Task brief: What is needed is an exact copy of the lines from the one containing "(424, 361) = (494, 237): orange" through the final line of the material below.

Data supplied:
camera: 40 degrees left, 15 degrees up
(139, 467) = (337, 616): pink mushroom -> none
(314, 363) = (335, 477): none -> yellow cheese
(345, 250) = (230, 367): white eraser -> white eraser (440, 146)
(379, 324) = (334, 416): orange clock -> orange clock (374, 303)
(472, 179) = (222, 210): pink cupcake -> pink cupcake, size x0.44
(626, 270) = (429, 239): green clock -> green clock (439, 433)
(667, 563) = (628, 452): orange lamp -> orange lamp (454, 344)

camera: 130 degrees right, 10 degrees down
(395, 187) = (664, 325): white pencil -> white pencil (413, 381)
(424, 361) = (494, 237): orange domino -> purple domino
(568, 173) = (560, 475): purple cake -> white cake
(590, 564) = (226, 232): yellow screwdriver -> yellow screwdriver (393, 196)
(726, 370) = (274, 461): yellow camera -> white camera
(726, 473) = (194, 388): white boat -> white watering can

Solution below:
(424, 361) = (494, 237): orange domino -> purple domino
(568, 173) = (560, 475): purple cake -> white cake
(590, 564) = (226, 232): yellow screwdriver -> yellow screwdriver (393, 196)
(726, 370) = (274, 461): yellow camera -> white camera
(726, 473) = (194, 388): white boat -> white watering can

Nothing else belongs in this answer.